(Object change descriptions)
--- START ---

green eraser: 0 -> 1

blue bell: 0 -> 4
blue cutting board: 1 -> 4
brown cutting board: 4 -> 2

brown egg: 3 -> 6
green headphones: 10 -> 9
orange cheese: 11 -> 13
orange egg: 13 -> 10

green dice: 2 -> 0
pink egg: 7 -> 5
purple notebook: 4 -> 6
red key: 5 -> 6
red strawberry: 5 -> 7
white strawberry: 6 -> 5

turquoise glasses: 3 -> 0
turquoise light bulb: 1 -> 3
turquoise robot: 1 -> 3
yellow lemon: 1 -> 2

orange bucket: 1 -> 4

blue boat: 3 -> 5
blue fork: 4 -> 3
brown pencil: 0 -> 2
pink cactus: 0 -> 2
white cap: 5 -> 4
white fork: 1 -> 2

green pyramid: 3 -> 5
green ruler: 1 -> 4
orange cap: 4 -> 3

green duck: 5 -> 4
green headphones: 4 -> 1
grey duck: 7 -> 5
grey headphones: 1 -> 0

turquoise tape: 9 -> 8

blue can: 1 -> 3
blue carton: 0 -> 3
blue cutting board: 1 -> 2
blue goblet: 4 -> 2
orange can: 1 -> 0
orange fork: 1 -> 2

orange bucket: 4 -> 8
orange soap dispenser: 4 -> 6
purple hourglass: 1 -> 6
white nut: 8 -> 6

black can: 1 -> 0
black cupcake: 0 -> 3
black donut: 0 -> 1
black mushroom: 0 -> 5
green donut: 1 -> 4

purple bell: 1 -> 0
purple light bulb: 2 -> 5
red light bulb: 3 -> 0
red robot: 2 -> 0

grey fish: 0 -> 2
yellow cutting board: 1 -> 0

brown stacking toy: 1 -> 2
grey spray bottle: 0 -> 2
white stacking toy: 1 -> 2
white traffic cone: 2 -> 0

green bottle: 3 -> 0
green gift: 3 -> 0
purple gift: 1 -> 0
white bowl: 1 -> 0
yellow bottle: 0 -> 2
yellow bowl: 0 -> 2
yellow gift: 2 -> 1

--- END ---

» WHAT YOU NEED TO DO: A verbatim transcription is required of the lines from the one with "green donut: 1 -> 4" through the final line of the entries above, and of nothing else.

» ANSWER SECTION:
green donut: 1 -> 4

purple bell: 1 -> 0
purple light bulb: 2 -> 5
red light bulb: 3 -> 0
red robot: 2 -> 0

grey fish: 0 -> 2
yellow cutting board: 1 -> 0

brown stacking toy: 1 -> 2
grey spray bottle: 0 -> 2
white stacking toy: 1 -> 2
white traffic cone: 2 -> 0

green bottle: 3 -> 0
green gift: 3 -> 0
purple gift: 1 -> 0
white bowl: 1 -> 0
yellow bottle: 0 -> 2
yellow bowl: 0 -> 2
yellow gift: 2 -> 1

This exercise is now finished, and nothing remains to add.